| ACTION ITEM |
For each line of the listing that holds "before", show the full line.

| EXTRACTED INFORMATION |
────────────────────

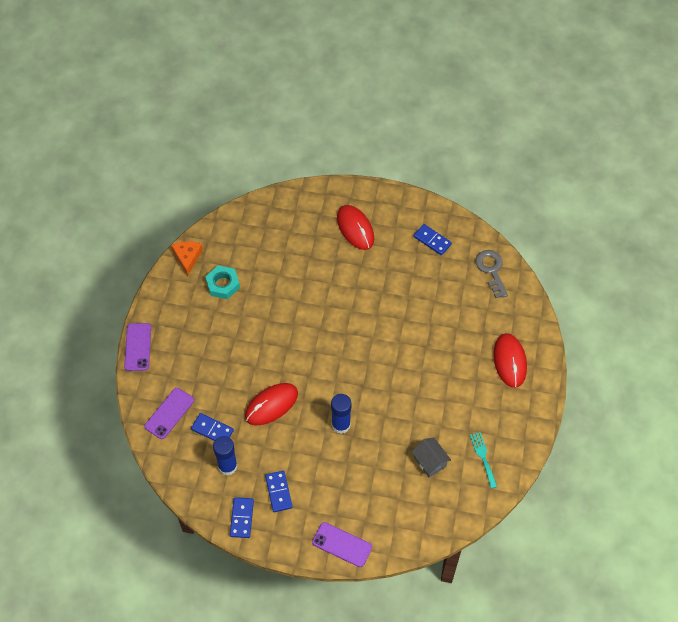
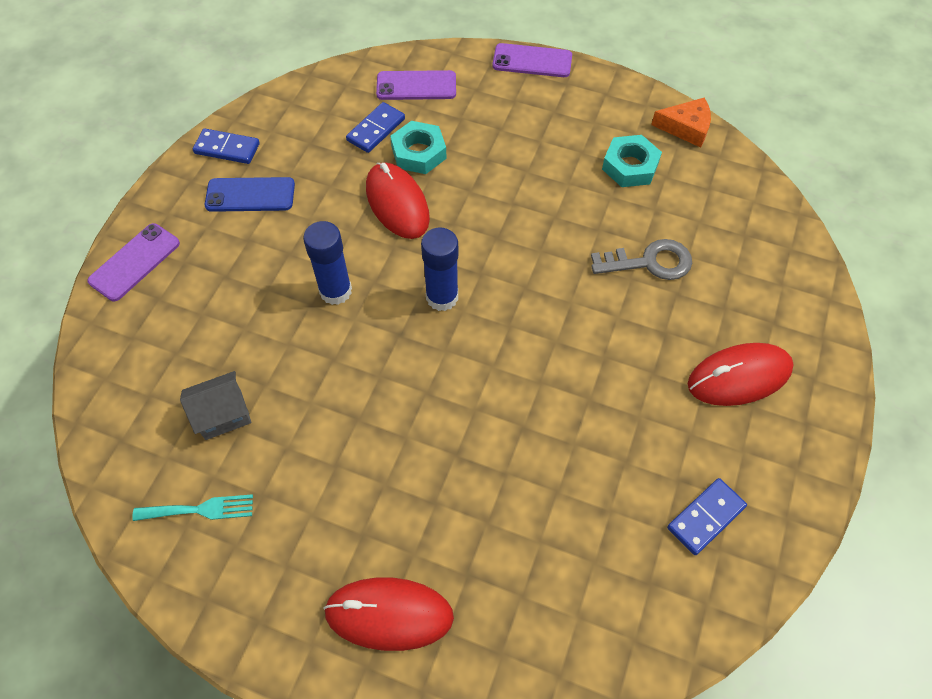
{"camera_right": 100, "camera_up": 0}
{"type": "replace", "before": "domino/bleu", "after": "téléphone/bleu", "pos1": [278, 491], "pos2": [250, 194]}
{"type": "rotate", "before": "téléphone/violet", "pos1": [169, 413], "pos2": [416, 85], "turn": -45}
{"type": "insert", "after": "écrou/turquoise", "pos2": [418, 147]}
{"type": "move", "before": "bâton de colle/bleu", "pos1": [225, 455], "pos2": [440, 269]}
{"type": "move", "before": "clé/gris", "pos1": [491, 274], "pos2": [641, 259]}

────────────────────

| WRITTEN SOLUTION |
{"type": "replace", "before": "domino/bleu", "after": "téléphone/bleu", "pos1": [278, 491], "pos2": [250, 194]}
{"type": "rotate", "before": "téléphone/violet", "pos1": [169, 413], "pos2": [416, 85], "turn": -45}
{"type": "move", "before": "bâton de colle/bleu", "pos1": [225, 455], "pos2": [440, 269]}
{"type": "move", "before": "clé/gris", "pos1": [491, 274], "pos2": [641, 259]}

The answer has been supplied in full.